#### PROBLEM REQUIREMENTS:
Your answer should hold exactly the lines from the one with "red 2x2 brick [115,159,173,222]" through the last line of the material below, nothing before and nothing extra.

━━ TASK INPUT

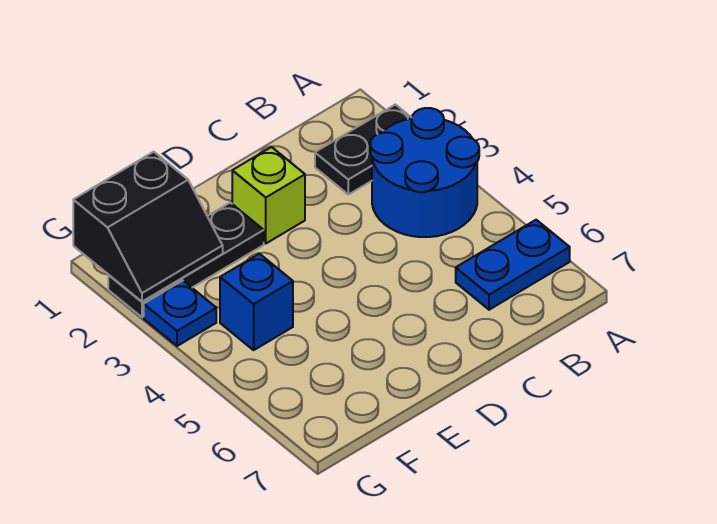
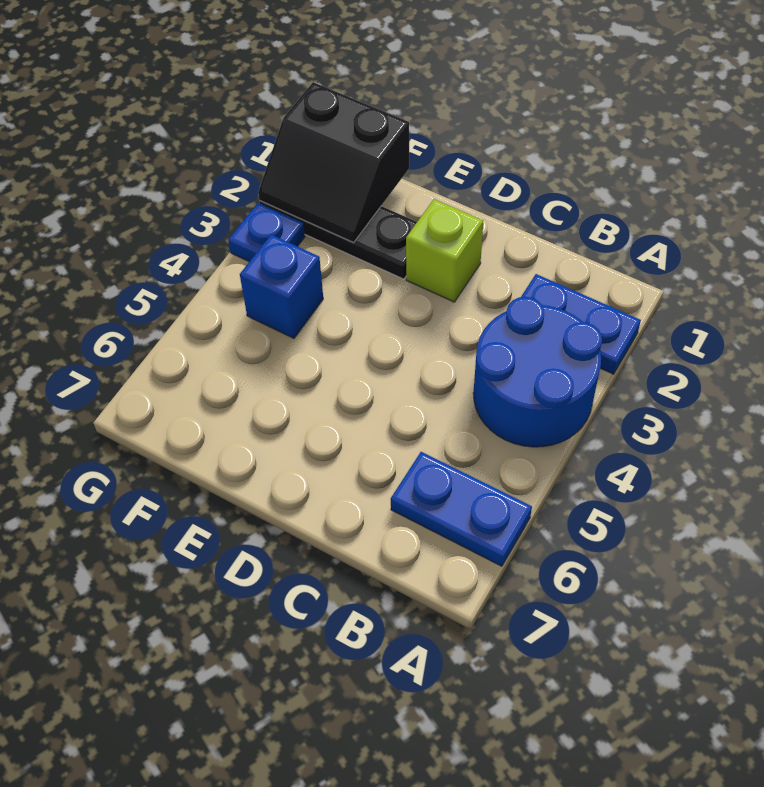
black 1x2 plate [315,105,411,194] -> blue 1x2 plate [521,274,641,374]

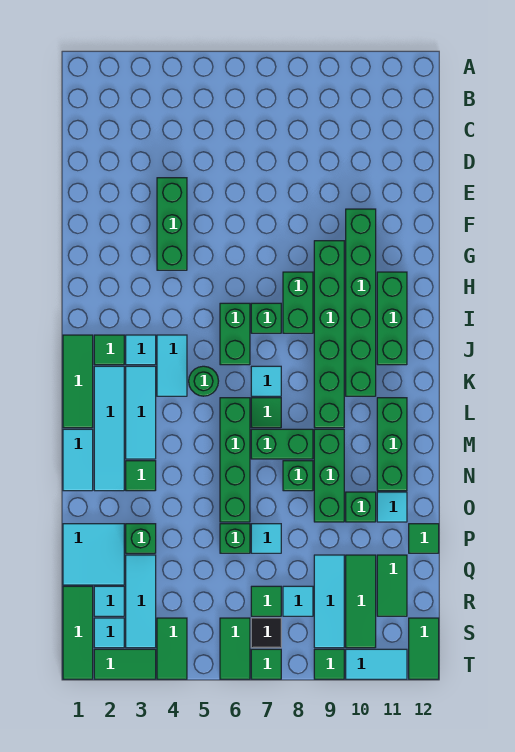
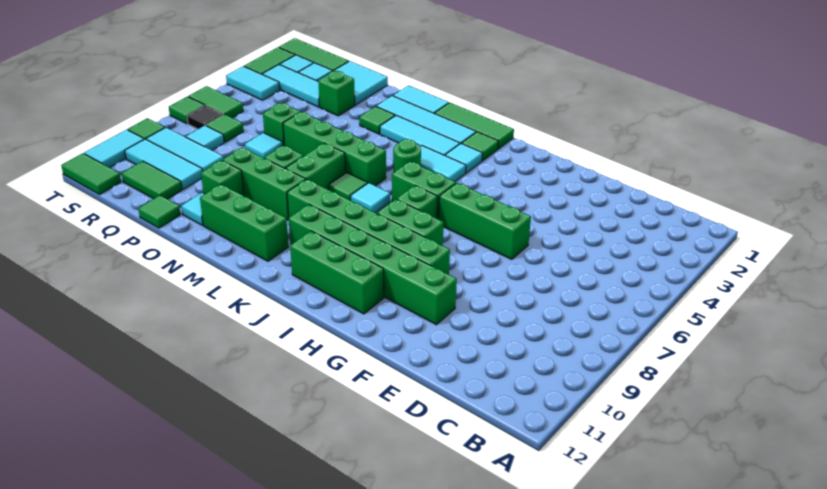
green 1x3 brick [157,178,187,270] -> green 1x3 brick moved to [439,183,531,259]
green 1x3 tile [346,555,376,648] -> cyan 1x3 tile [125,139,202,190]
green 1x2 tile [157,618,187,679] -> cyan 1x2 tile [226,66,280,100]

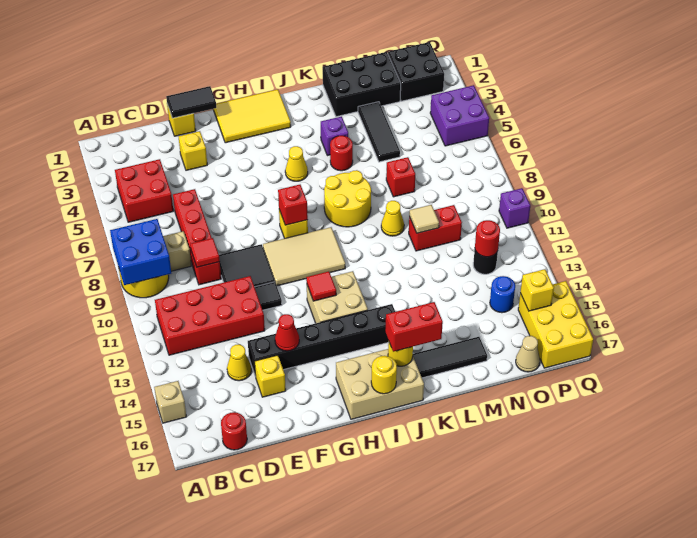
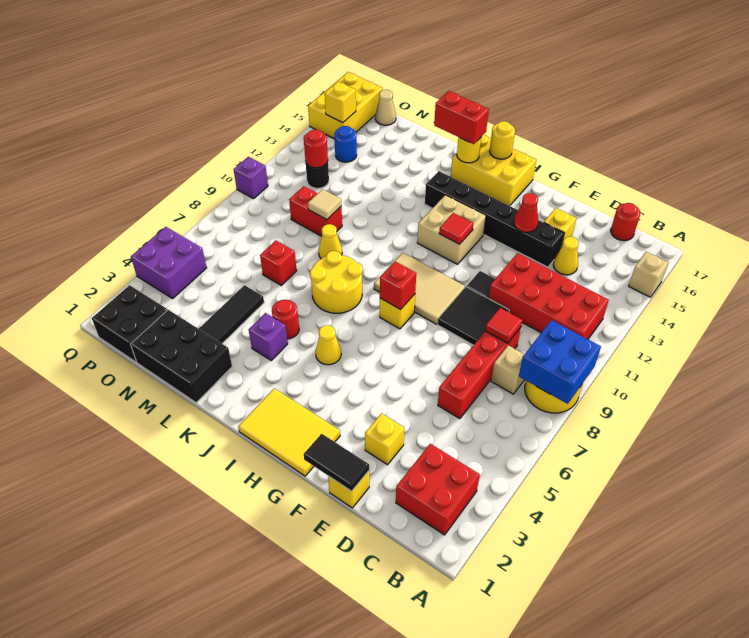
red 2x2 brick [115,159,173,222] -> red 2x2 brick moved to [396,444,480,535]
tan 2x3 brick [336,349,424,419] -> yellow 2x3 brick [451,134,536,206]
black 1x3 tile [413,337,487,378] -> none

━━━━

#### SOLUTION TO THIS PROBLEM:
red 2x2 brick [115,159,173,222] -> red 2x2 brick moved to [396,444,480,535]
tan 2x3 brick [336,349,424,419] -> yellow 2x3 brick [451,134,536,206]
black 1x3 tile [413,337,487,378] -> none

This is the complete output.